Start of MATERIALS PROVIDED
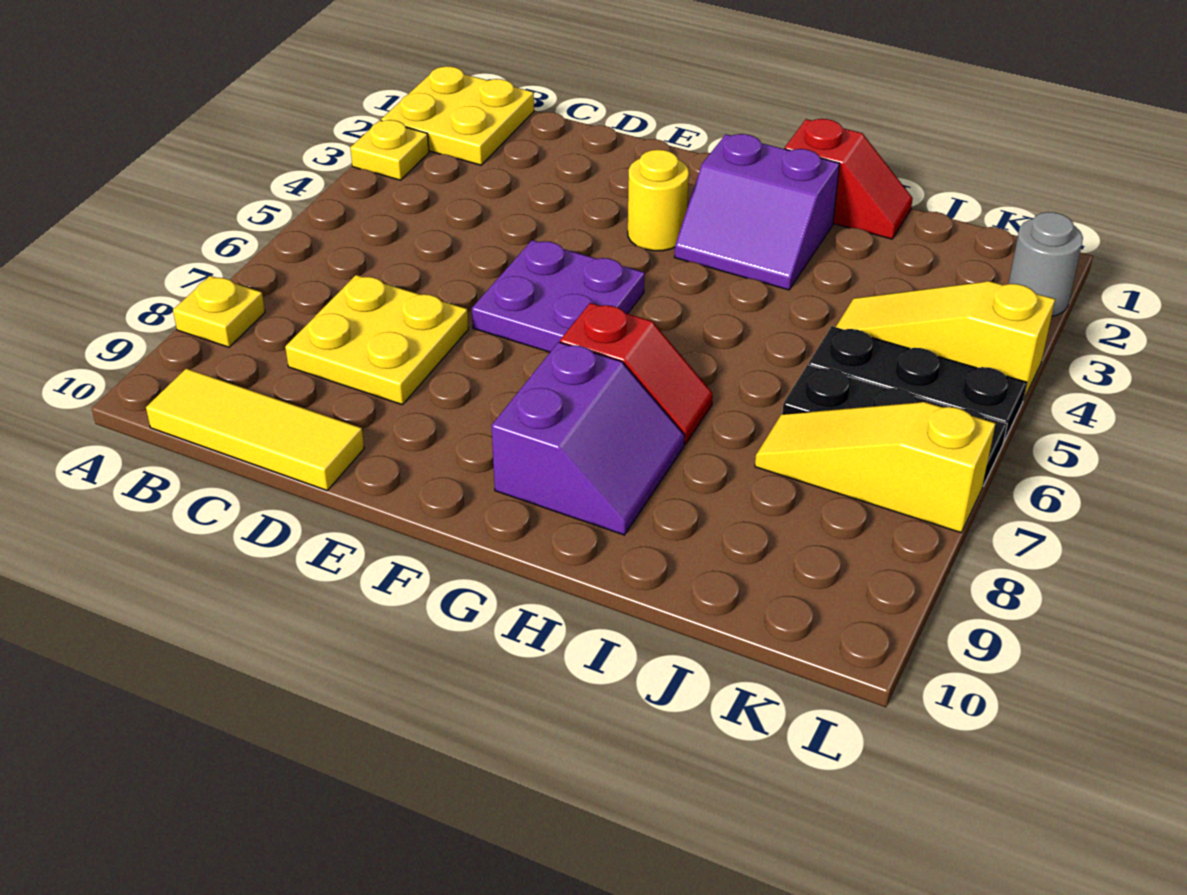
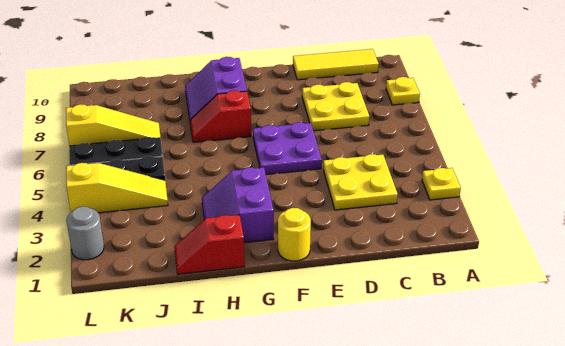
yellow plate A1:B2 level 1 -> yellow plate C3:D4 level 1
yellow round brick F3 level 1 -> yellow round brick F1 level 1
purple slope G2:H3 level 1 top 2 -> purple slope G2:H3 level 1 top G

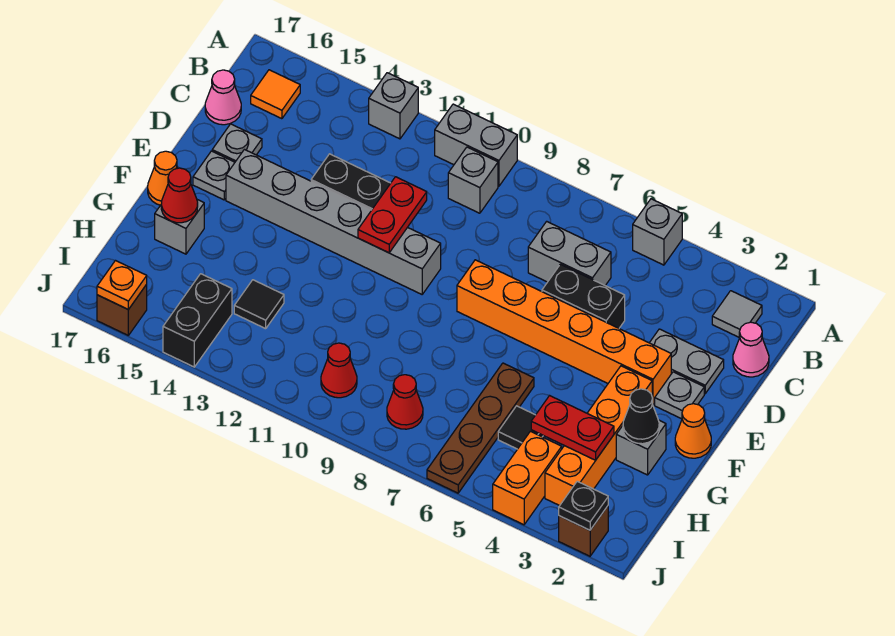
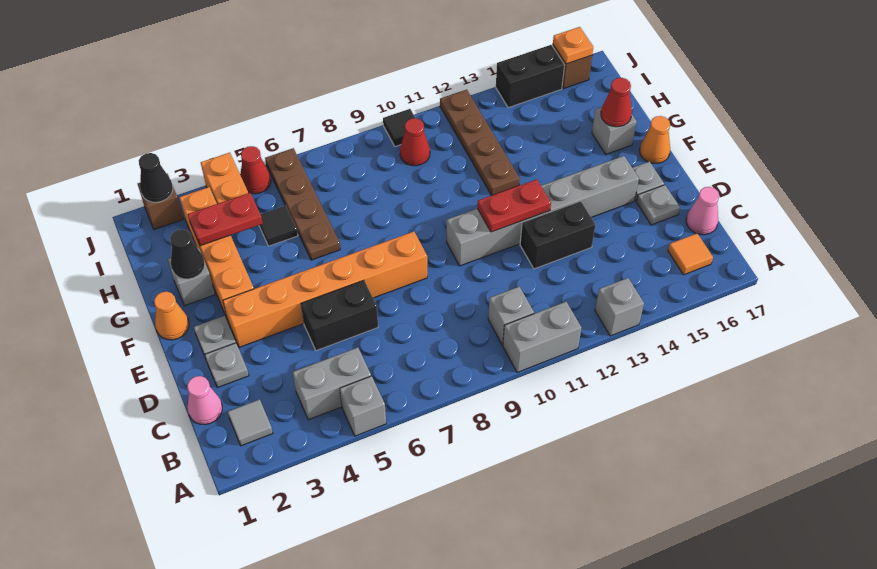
grey brick C6:C7 level 1 -> grey brick B4:B5 level 1
grey plate D2:D3 level 1 -> grey plate D2 level 1
red plate D11:E11 level 2 -> red plate E11:E12 level 2
none -> brown plate G12:J12 level 1
black tile H13 level 1 -> black tile J10 level 1
red cone I8 level 1 -> red cone J5 level 1
black brick I14:J14 level 1 -> black brick J14:J15 level 1
black plate J2 level 2 -> black cone J2 level 2

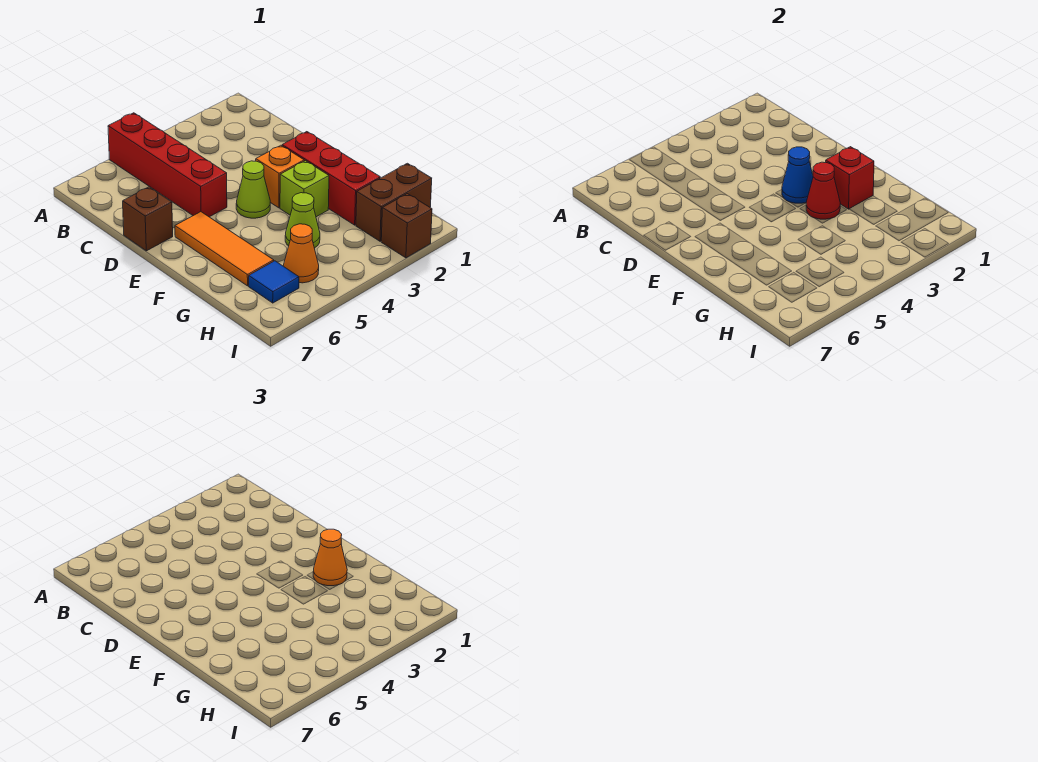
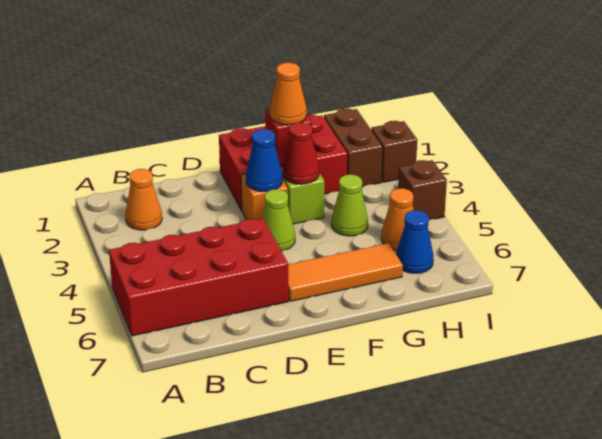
red brick A5:D5 level 1 -> red brick A5:D6 level 1
none -> orange cone B2 level 1
brown brick D7 level 1 -> brown brick I4 level 1
red brick E2:G2 level 1 -> red brick E1:G2 level 1
blue tile H6 level 1 -> blue cone H6 level 1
End of MATERIALS PROVIDED
• _PROBLEM TO SOLVE_
Please report every line among the entries that includes "yellow".

• _FINISHED EXERCISE_
yellow plate A1:B2 level 1 -> yellow plate C3:D4 level 1
yellow round brick F3 level 1 -> yellow round brick F1 level 1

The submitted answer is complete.